▶ _Job_
From the line with "(154, 333) = (607, 523): yellow" to the final line of the records, every line is to be duplicated exactly, both of those lines included.
[Records provided Boundary: Start]
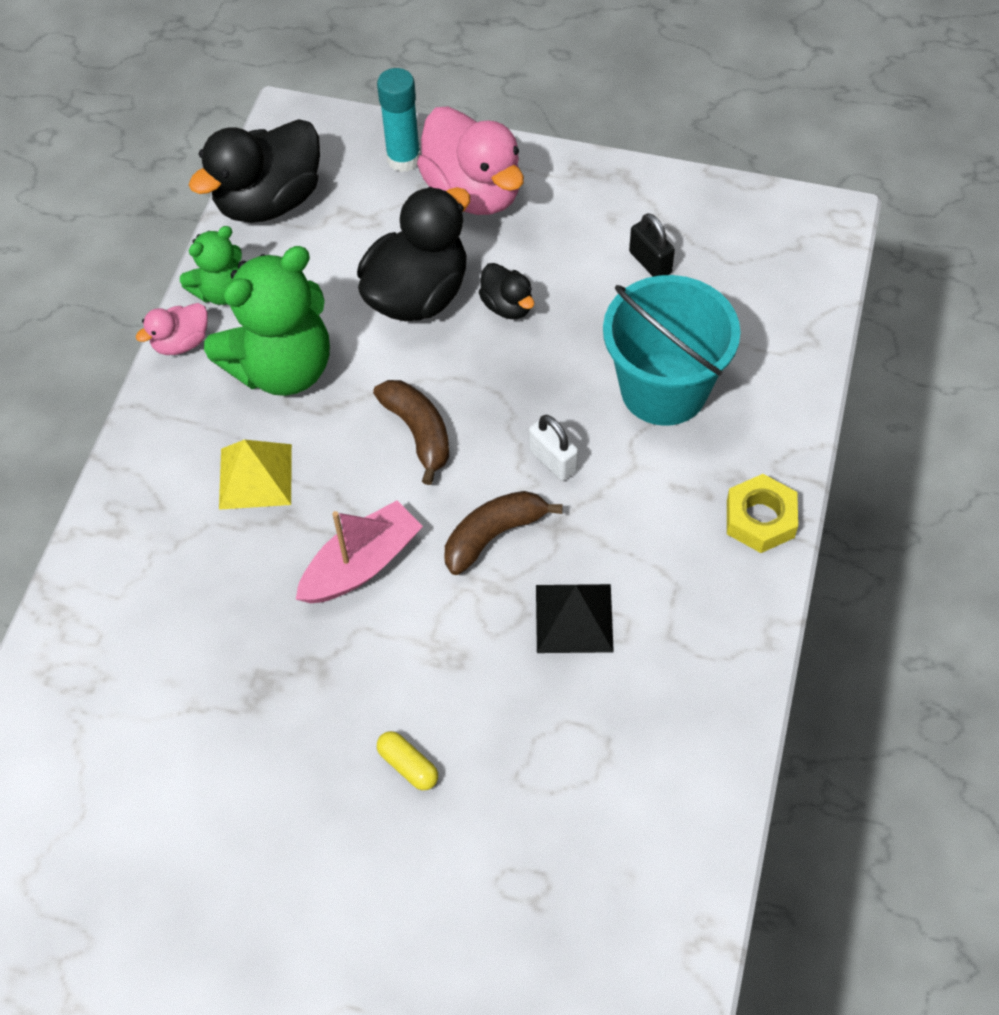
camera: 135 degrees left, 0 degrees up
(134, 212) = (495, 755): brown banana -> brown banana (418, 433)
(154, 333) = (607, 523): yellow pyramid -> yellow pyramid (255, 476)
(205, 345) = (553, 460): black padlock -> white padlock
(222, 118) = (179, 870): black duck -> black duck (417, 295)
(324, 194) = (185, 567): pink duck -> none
[Records provided Boundary: End]
▶ _Answer space_
(154, 333) = (607, 523): yellow pyramid -> yellow pyramid (255, 476)
(205, 345) = (553, 460): black padlock -> white padlock
(222, 118) = (179, 870): black duck -> black duck (417, 295)
(324, 194) = (185, 567): pink duck -> none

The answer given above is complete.